[[ EXCERPTED DATA open ]]

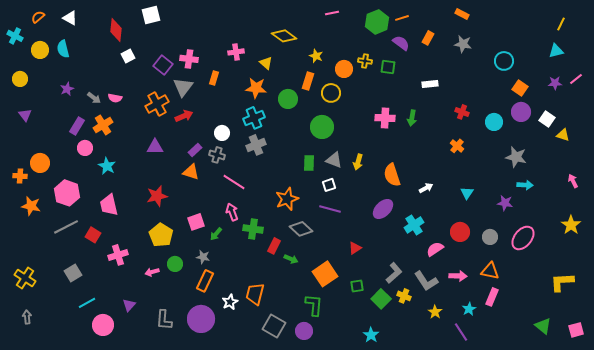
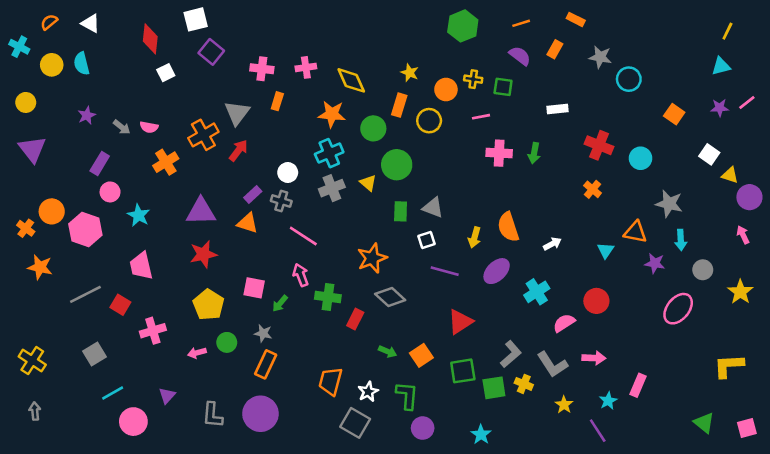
pink line: (332, 13) -> (481, 117), moved
orange rectangle: (462, 14) -> (576, 19), moved
green hexagon: (377, 22) -> (463, 26), moved
yellow diamond: (284, 36) -> (351, 80), moved, turned 30
pink cross: (189, 59) -> (262, 69), moved
cyan circle: (504, 61) -> (629, 79), moved
yellow triangle: (266, 63) -> (368, 183), moved
purple square: (163, 65) -> (211, 52), moved
red cross: (462, 112) -> (599, 145), size x1.5
purple circle: (521, 112) -> (749, 197), moved
purple triangle: (25, 115) -> (32, 149), size x1.6
red arrow: (184, 116) -> (238, 150), turned -30
orange cross: (103, 125) -> (166, 162), moved
green circle: (322, 127) -> (397, 165), moved
purple triangle: (155, 147) -> (201, 211), moved, size x1.4
yellow arrow: (358, 162) -> (474, 237), moved
orange cross: (20, 176) -> (26, 228), turned 32
cyan arrow: (525, 185) -> (681, 240), turned 84
pink hexagon: (67, 193) -> (85, 230), moved
purple line: (330, 209) -> (445, 271), moved
pink square: (196, 222) -> (254, 288), turned 30
gray circle: (490, 237) -> (703, 270), moved
red triangle: (355, 248) -> (460, 322), size x1.5
green arrow: (291, 259) -> (388, 351), moved
orange triangle: (490, 271) -> (635, 232), moved
orange square: (325, 274) -> (421, 355), size x0.7
green square: (357, 286) -> (463, 371), size x1.5
green square: (381, 299) -> (494, 388), turned 36
white star: (230, 302) -> (368, 392), moved
purple circle: (304, 331) -> (423, 428), moved

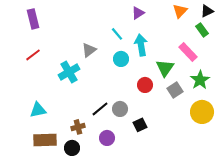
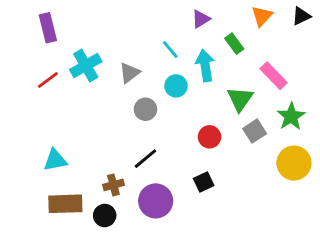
green rectangle: (202, 30) -> (234, 44), moved
cyan cross: (69, 72) -> (86, 66), moved
red circle: (145, 85) -> (210, 137), moved
gray circle: (120, 109) -> (145, 109), moved
purple circle: (107, 138) -> (156, 201), size x1.5

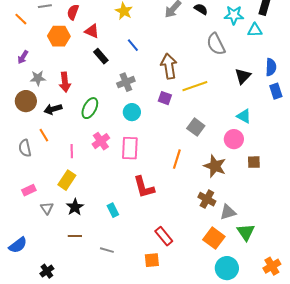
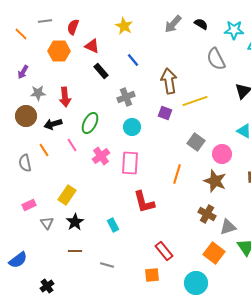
pink circle: (234, 139) -> (222, 154), moved
pink line: (72, 151) -> (72, 145), moved, turned -32
cyan circle: (227, 268) -> (196, 283), moved

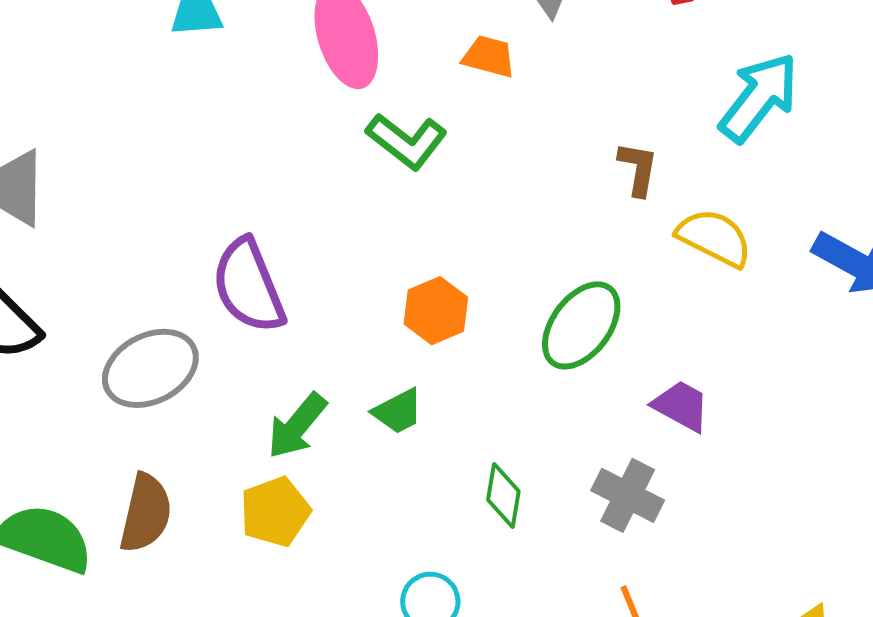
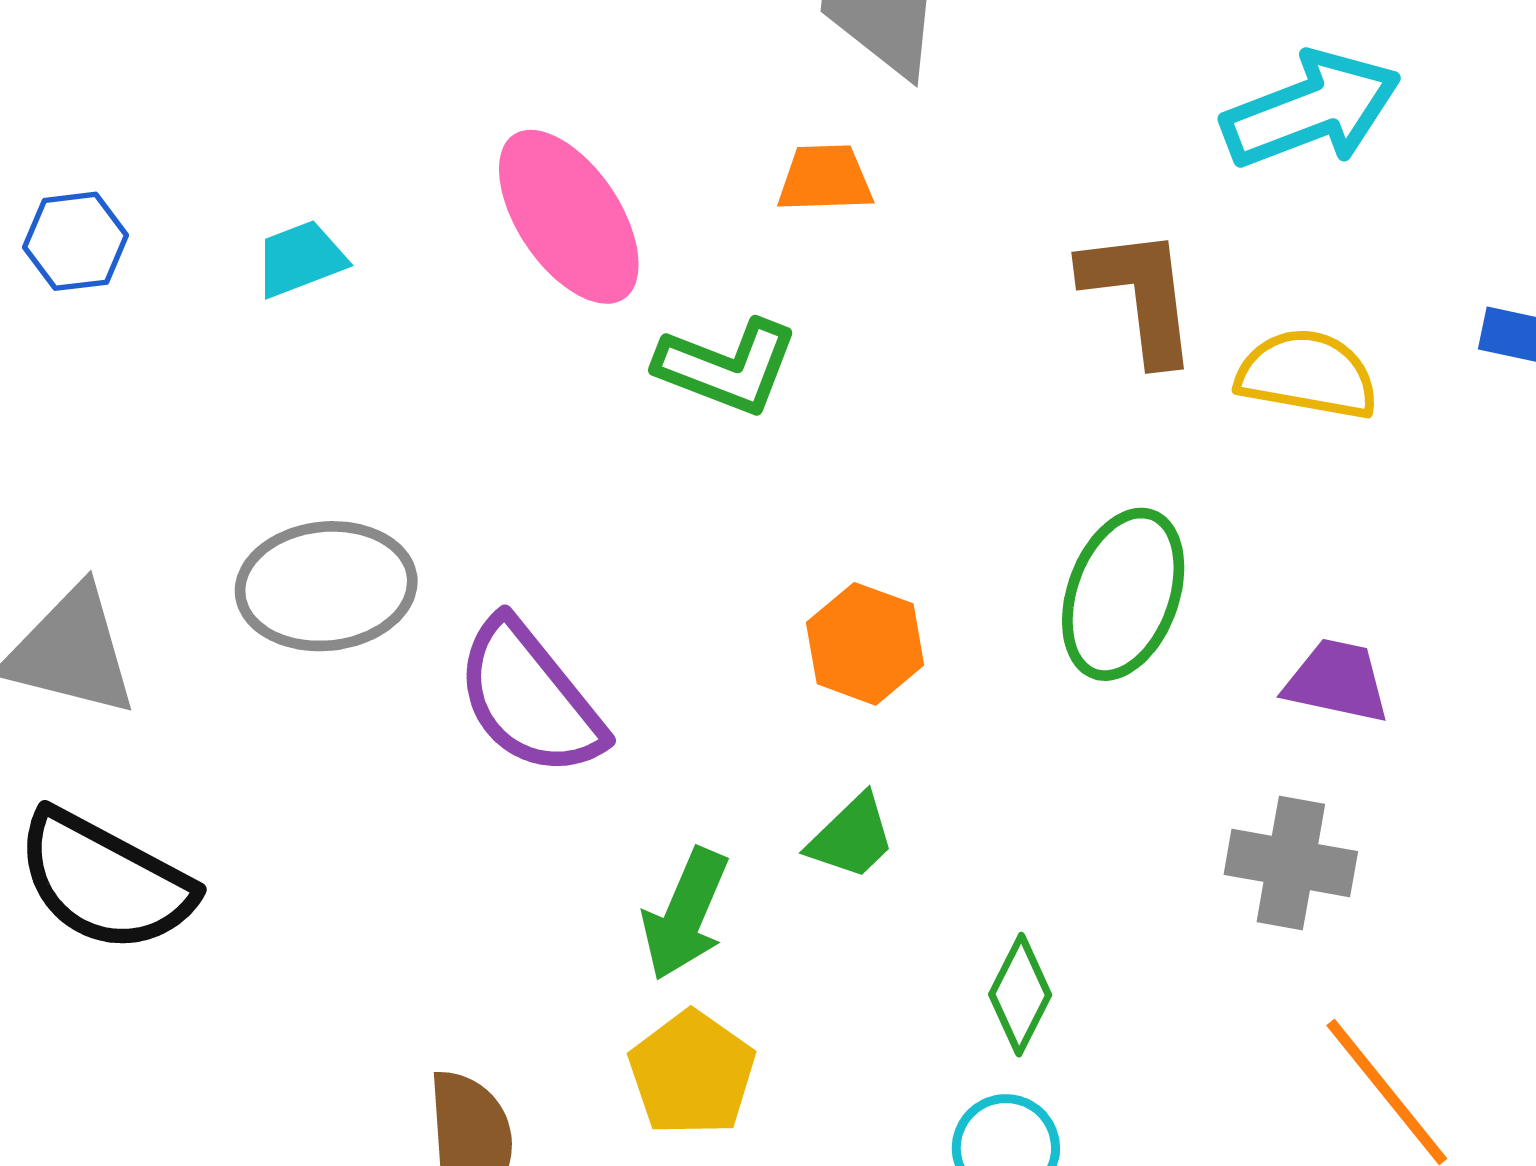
cyan arrow: (759, 97) -> (1311, 110), turned 48
brown L-shape: (638, 169) -> (1140, 295), size x1.5
gray ellipse: (150, 368) -> (326, 586), moved, turned 38
green diamond: (503, 495) -> (1020, 995), moved, turned 34

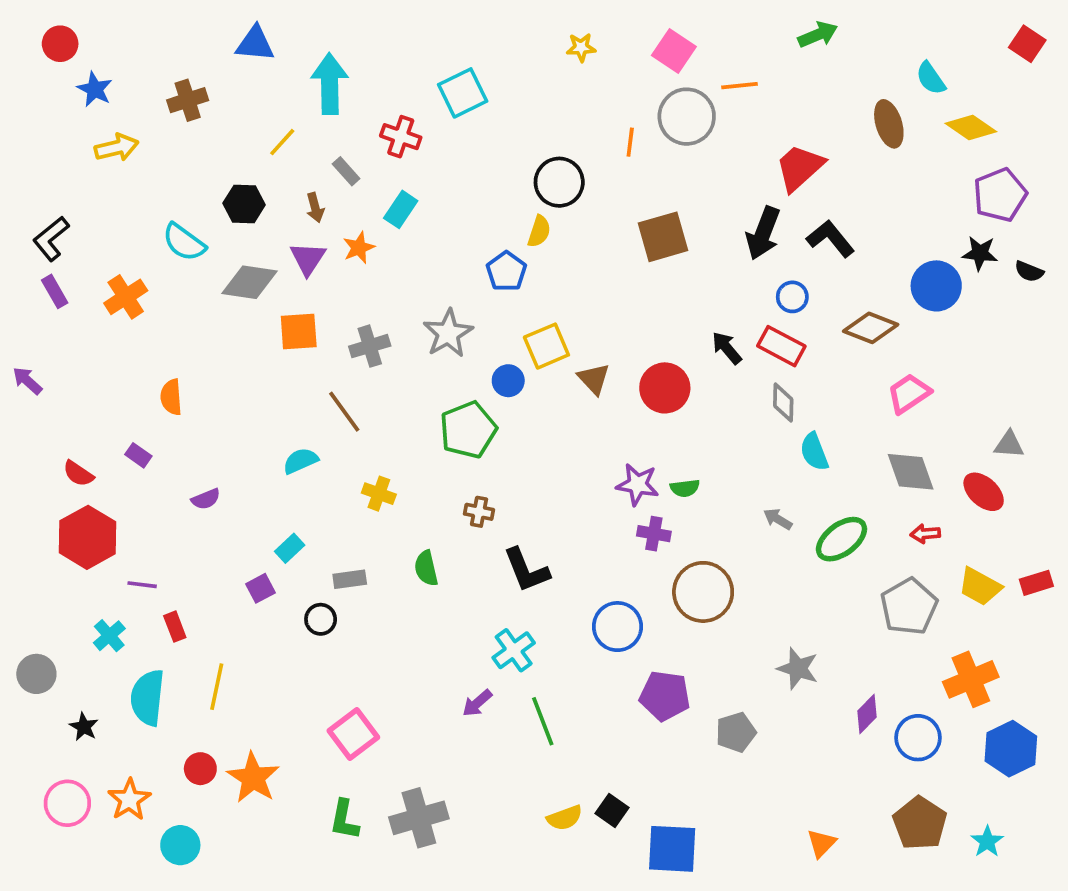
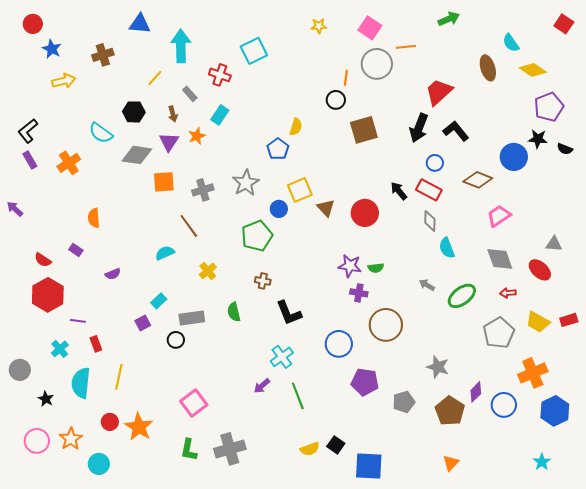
black circle: (559, 182) -> (336, 100), moved, size x0.7
yellow cross: (379, 494) -> (208, 271), turned 30
gray rectangle: (350, 579) -> (192, 318), size x1.4
brown pentagon: (920, 823) -> (450, 411), moved

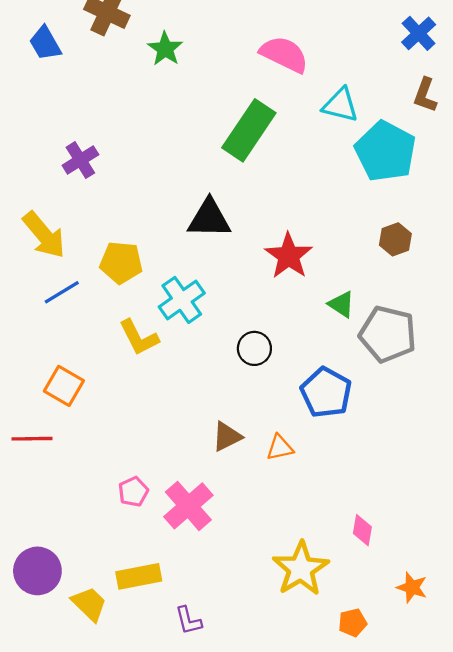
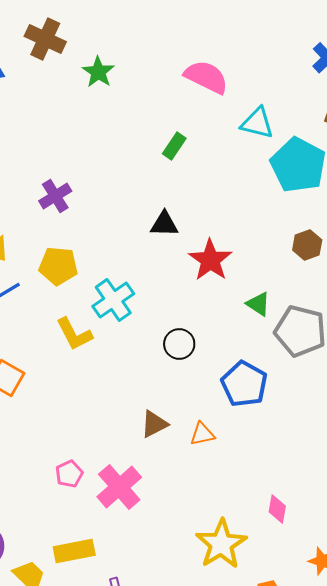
green rectangle: (249, 130) -> (174, 146), size x0.5
purple cross: (80, 160) -> (55, 196), moved
black triangle: (209, 218) -> (164, 224), moved, size x0.7

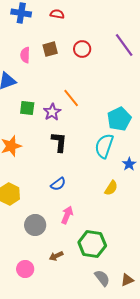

[[ EXCERPTED DATA closed ]]

— YOUR OBJECTIVE —
Looking at the entries above, determine how many lines contain the word "yellow" and state only that number.

— YOUR RESPONSE —
4